*** Extracted material Section Begins ***

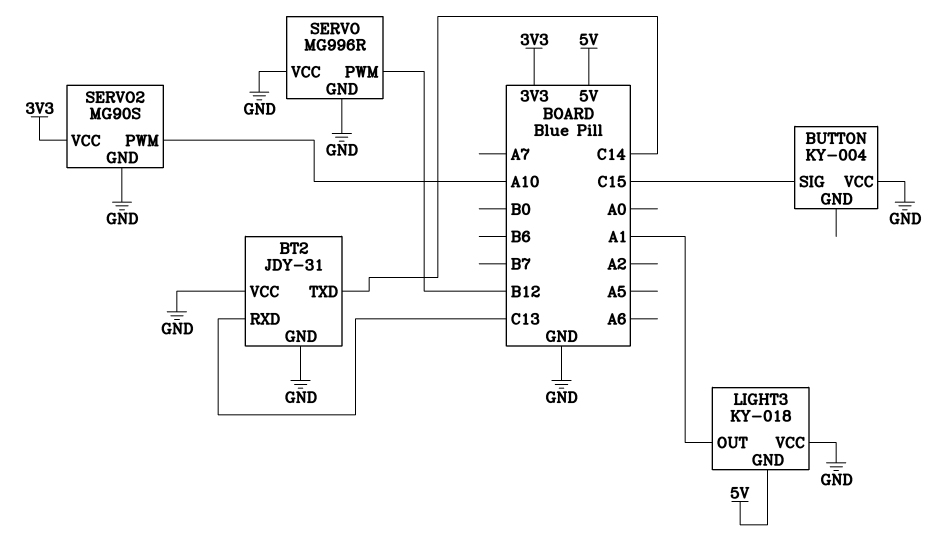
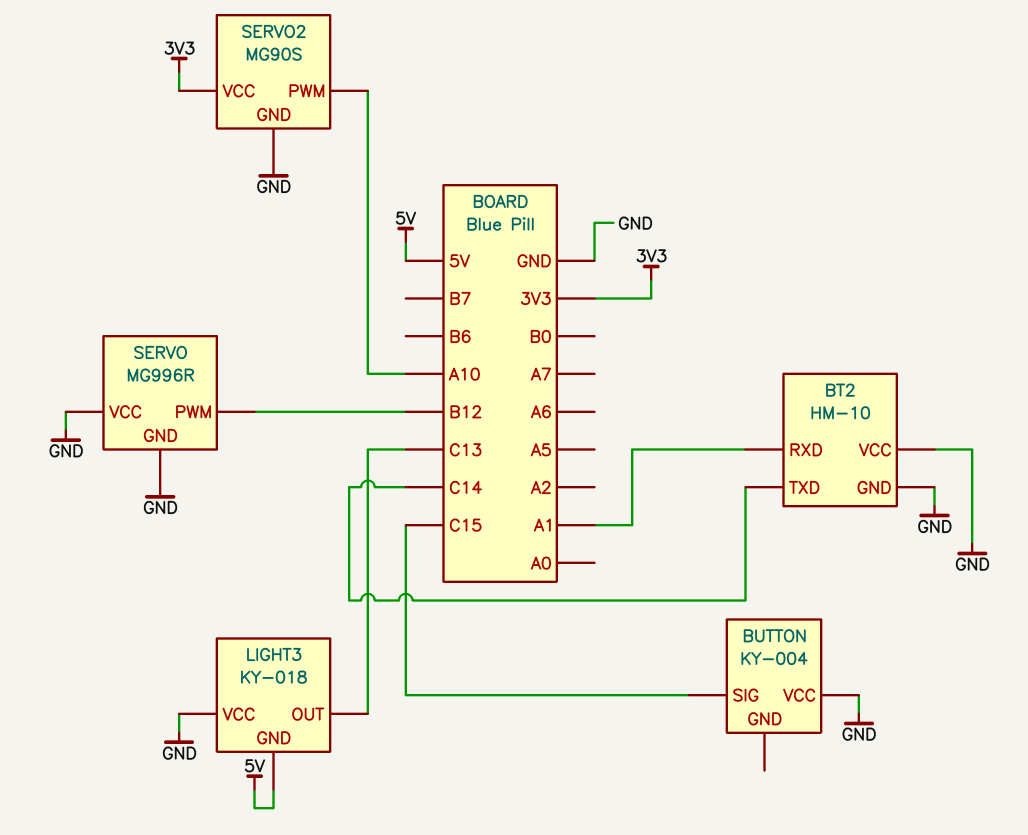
BT2: JDY-31 -> HM-10
BT2 pin RXD: C13 -> A1
LIGHT3 pin OUT: A1 -> C13

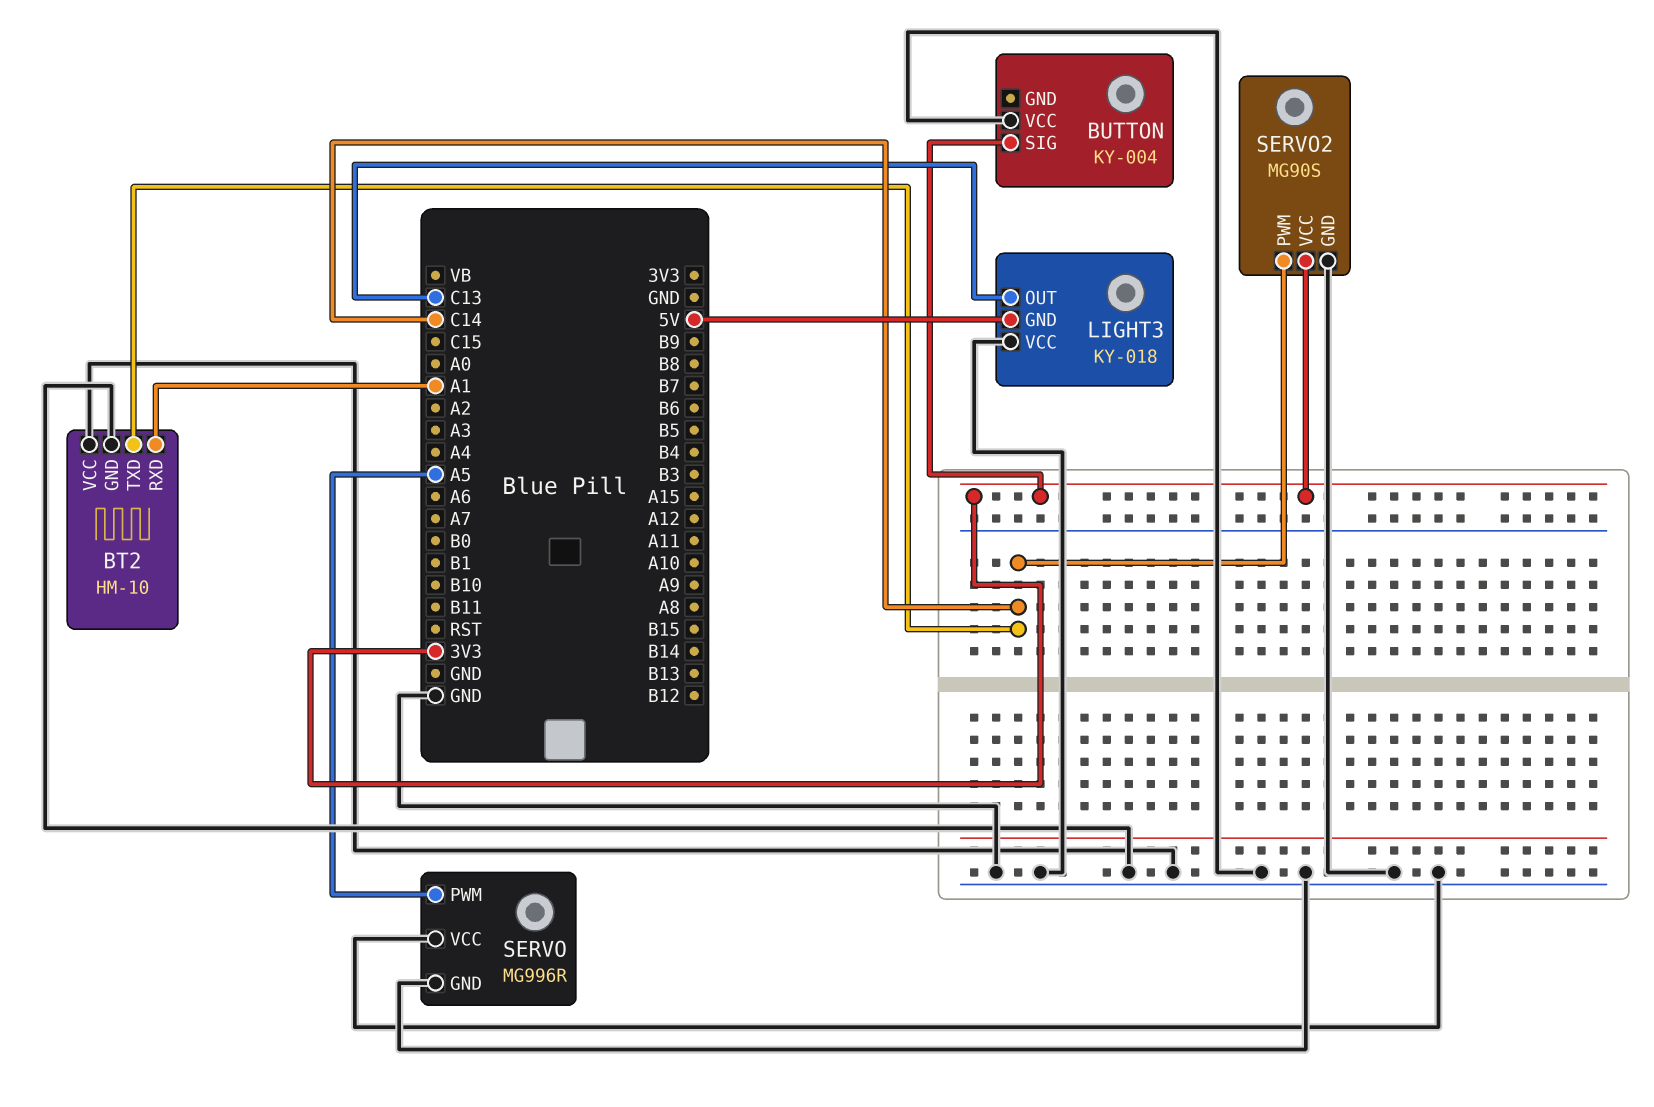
BUTTON pin SIG: C15 -> 3V3
SERVO pin PWM: B12 -> A5
SERVO2 pin PWM: A10 -> C14

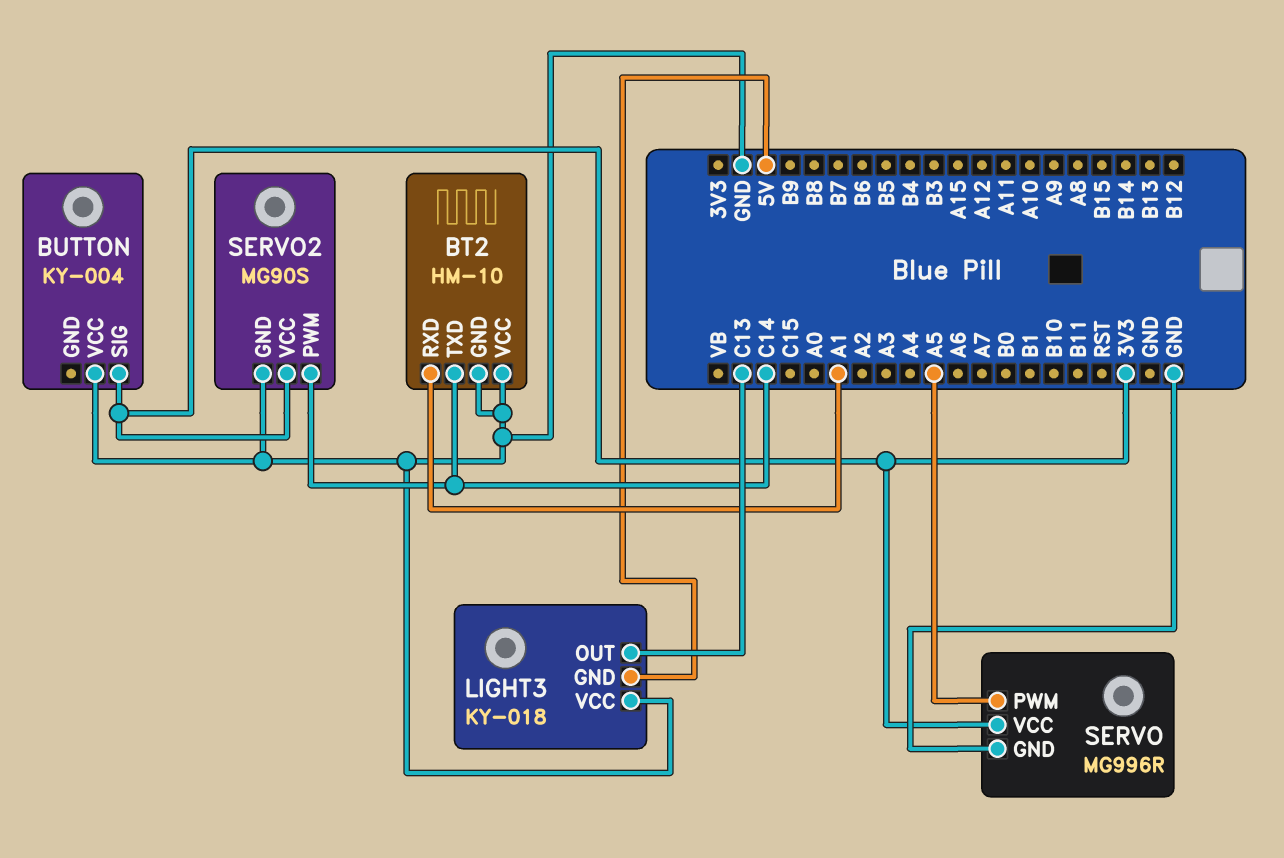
SERVO pin VCC: GND -> 3V3

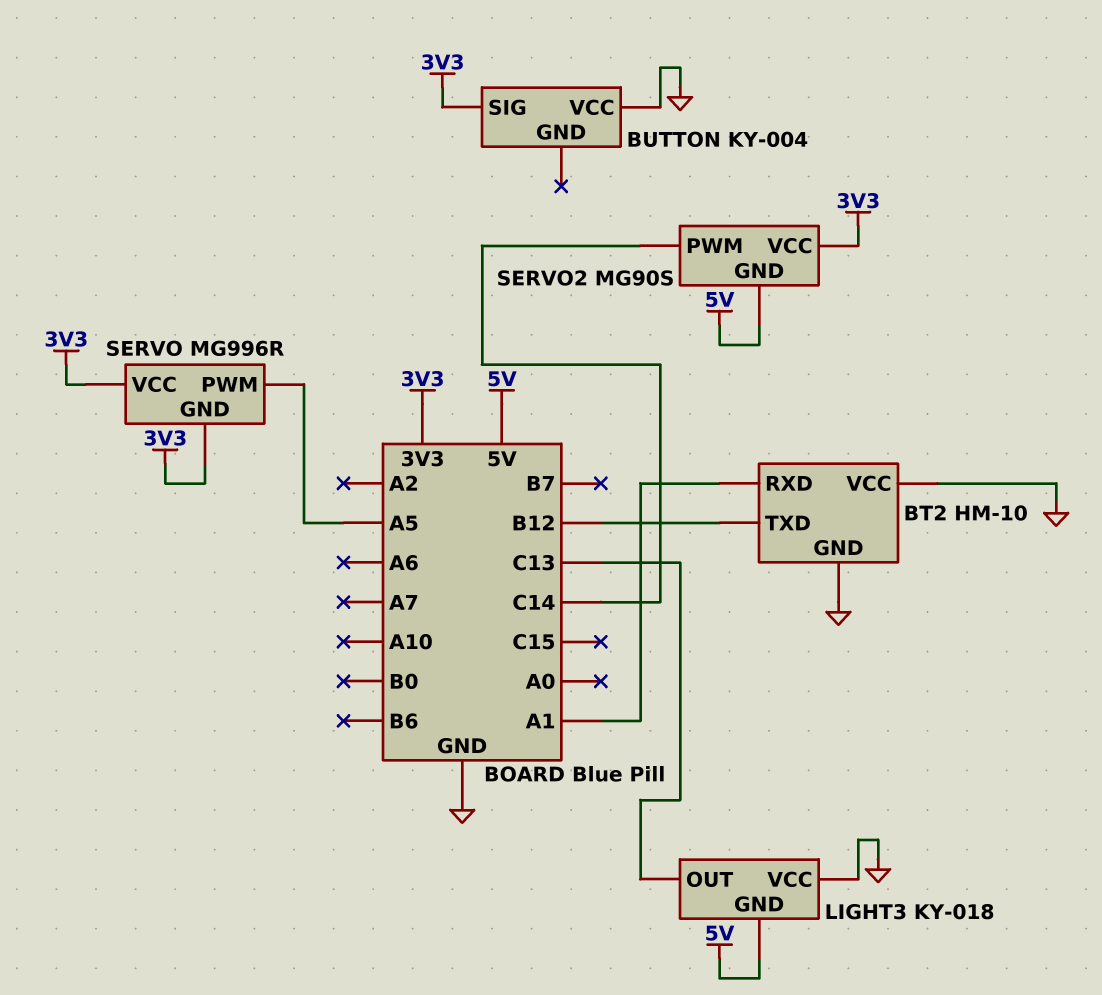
BT2 pin TXD: C14 -> B12
SERVO pin GND: GND -> 3V3
SERVO2 pin GND: GND -> 5V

*** Extracted material Section Ends ***

** What this task involves **
Copy out the entries verbatim, but skip every picture.

** Task solution **
BT2: JDY-31 -> HM-10
BT2 pin RXD: C13 -> A1
LIGHT3 pin OUT: A1 -> C13

BUTTON pin SIG: C15 -> 3V3
SERVO pin PWM: B12 -> A5
SERVO2 pin PWM: A10 -> C14

SERVO pin VCC: GND -> 3V3

BT2 pin TXD: C14 -> B12
SERVO pin GND: GND -> 3V3
SERVO2 pin GND: GND -> 5V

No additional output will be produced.